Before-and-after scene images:
--

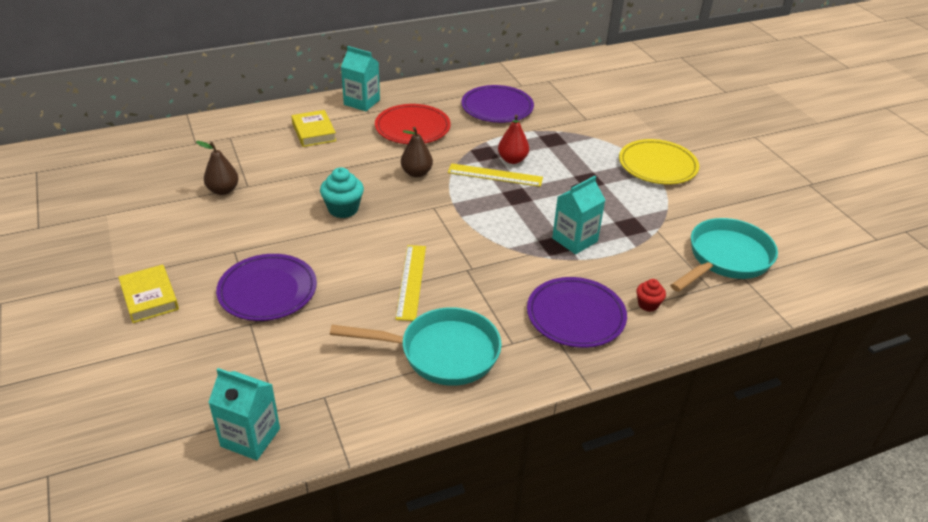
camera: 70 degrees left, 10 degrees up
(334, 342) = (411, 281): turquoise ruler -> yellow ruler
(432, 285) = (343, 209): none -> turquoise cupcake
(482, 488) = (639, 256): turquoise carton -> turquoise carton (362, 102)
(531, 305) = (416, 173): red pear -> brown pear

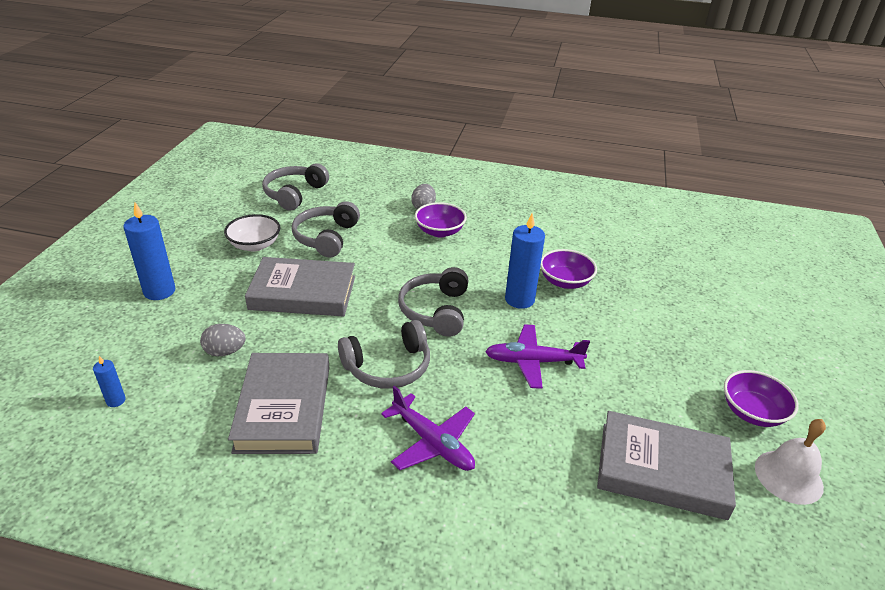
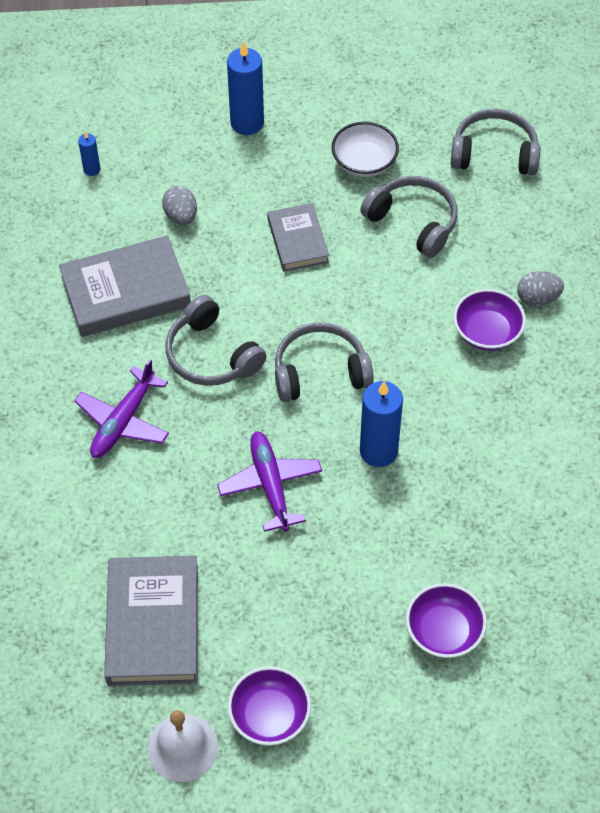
camera: 75 degrees right, 20 degrees up
(303, 293) = (298, 241): grey book -> grey book, size x0.61
(326, 237) = (413, 222): grey headphones -> grey headphones turned 45 degrees clockwise
(565, 281) = (439, 495): purple bowl -> purple bowl (444, 631)

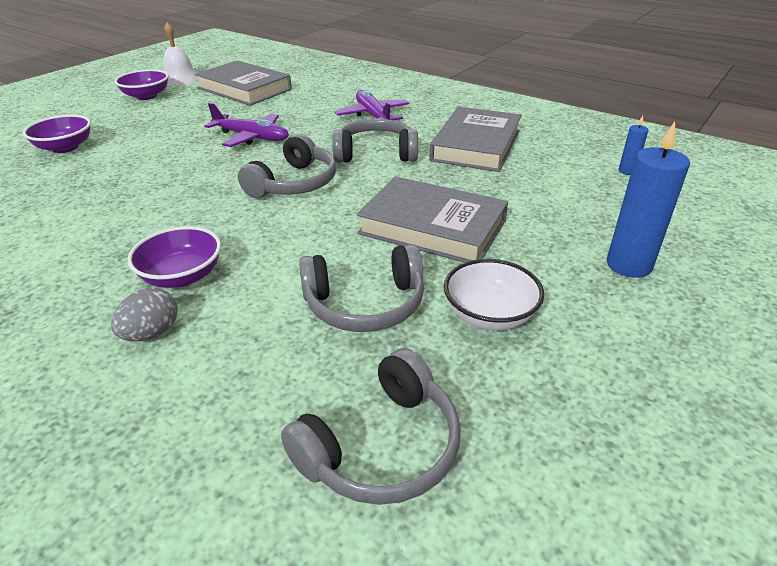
camera: 130 degrees right, 20 degrees down
(181, 216) = (529, 188): grey egg -> none
(298, 241) = (432, 227): grey book -> grey book, size x1.63
(378, 451) = (198, 177): blue candle -> none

--

# [What to produce]
Reproduce the records, all of them, word for word; omit the pictures.

# [Exercise response]
camera: 70 degrees left, 10 degrees up
(334, 342) = (411, 281): turquoise ruler -> yellow ruler
(432, 285) = (343, 209): none -> turquoise cupcake
(482, 488) = (639, 256): turquoise carton -> turquoise carton (362, 102)
(531, 305) = (416, 173): red pear -> brown pear

camera: 75 degrees right, 20 degrees up
(303, 293) = (298, 241): grey book -> grey book, size x0.61
(326, 237) = (413, 222): grey headphones -> grey headphones turned 45 degrees clockwise
(565, 281) = (439, 495): purple bowl -> purple bowl (444, 631)

camera: 130 degrees right, 20 degrees down
(181, 216) = (529, 188): grey egg -> none
(298, 241) = (432, 227): grey book -> grey book, size x1.63
(378, 451) = (198, 177): blue candle -> none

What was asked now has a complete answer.